### [Work item]
Your answer must be an exact copy of the records below, with no pictures in it.

---------- Source material

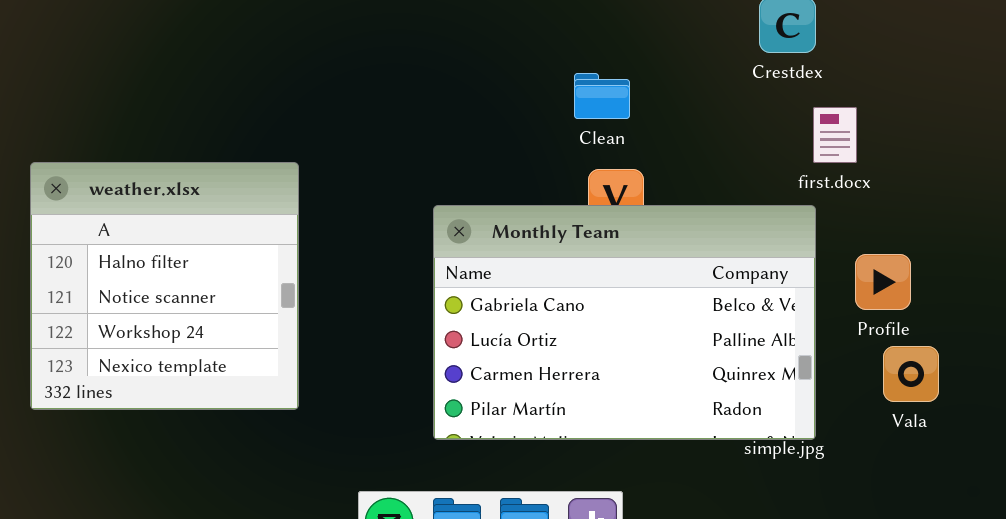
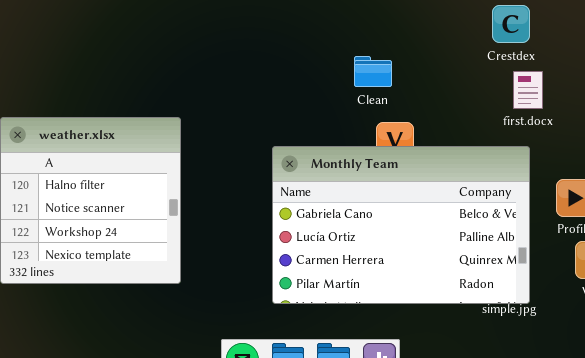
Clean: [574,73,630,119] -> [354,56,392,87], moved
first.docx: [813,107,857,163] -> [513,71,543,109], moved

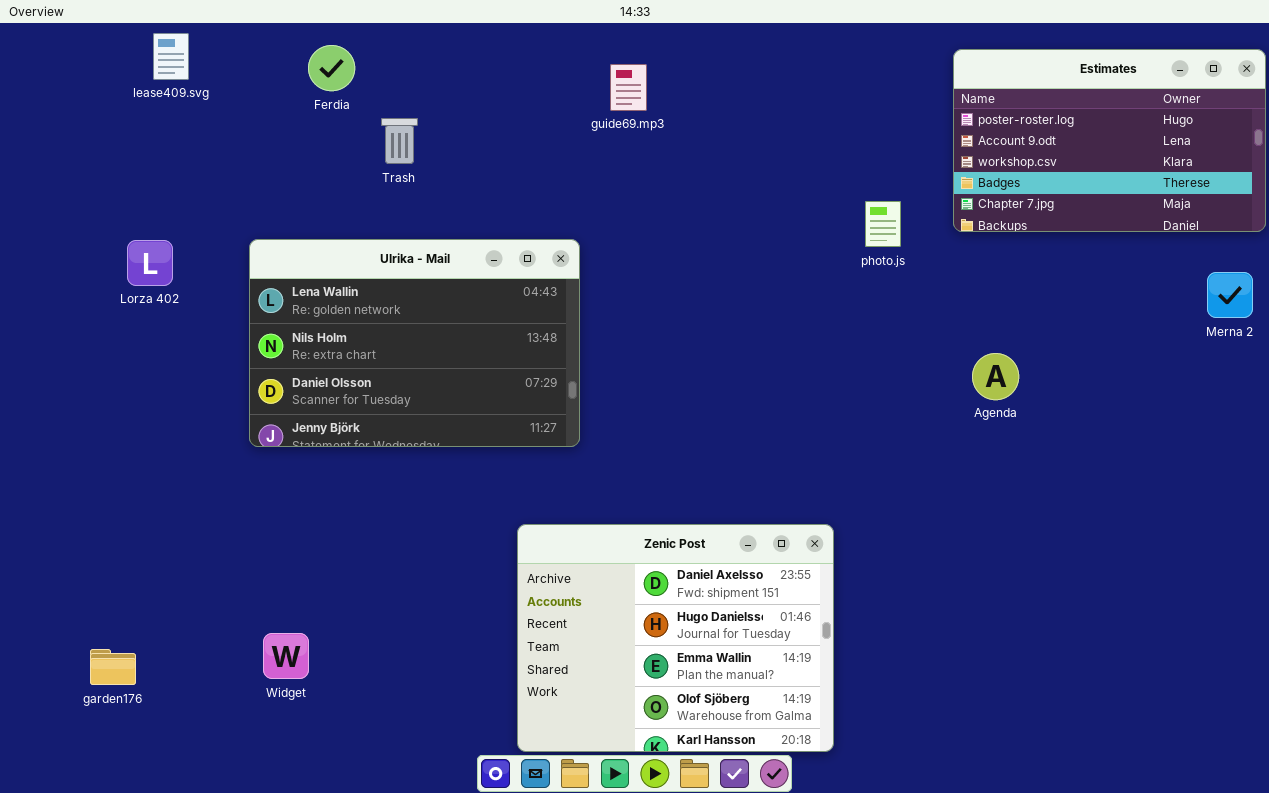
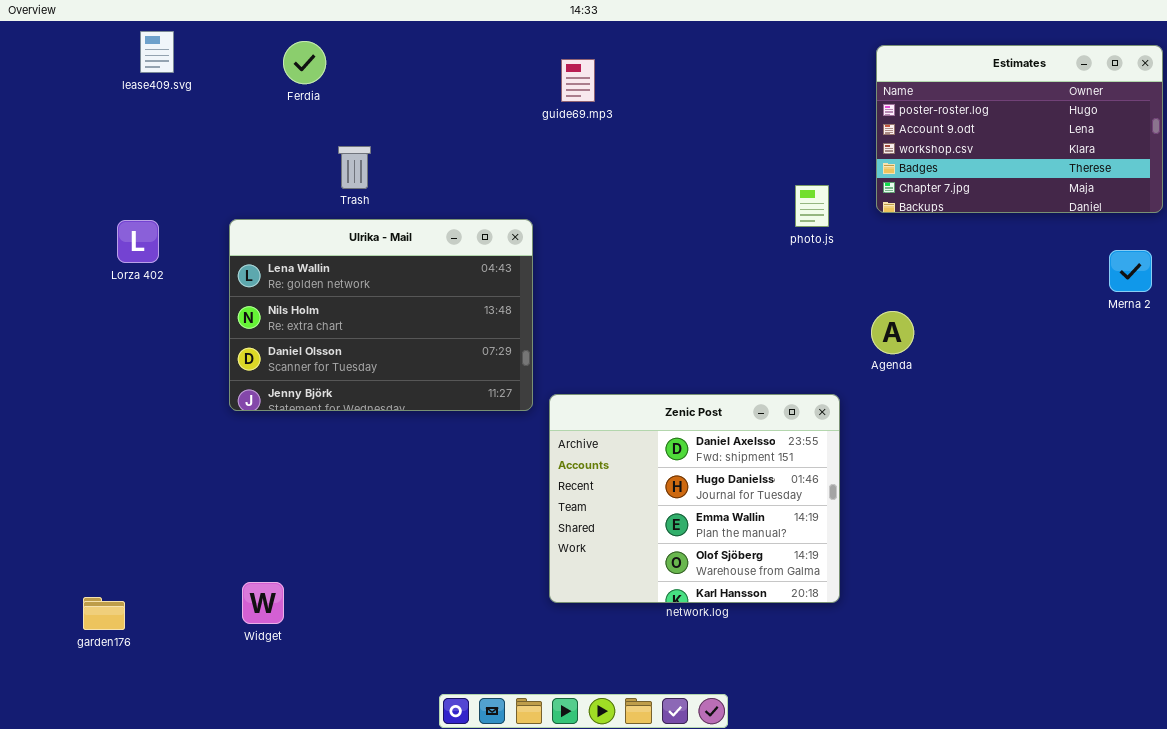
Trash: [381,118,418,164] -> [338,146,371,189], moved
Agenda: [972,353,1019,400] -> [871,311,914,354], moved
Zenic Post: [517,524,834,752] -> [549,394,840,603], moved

--------------------

### [Answer section]
Clean: [574,73,630,119] -> [354,56,392,87], moved
first.docx: [813,107,857,163] -> [513,71,543,109], moved

Trash: [381,118,418,164] -> [338,146,371,189], moved
Agenda: [972,353,1019,400] -> [871,311,914,354], moved
Zenic Post: [517,524,834,752] -> [549,394,840,603], moved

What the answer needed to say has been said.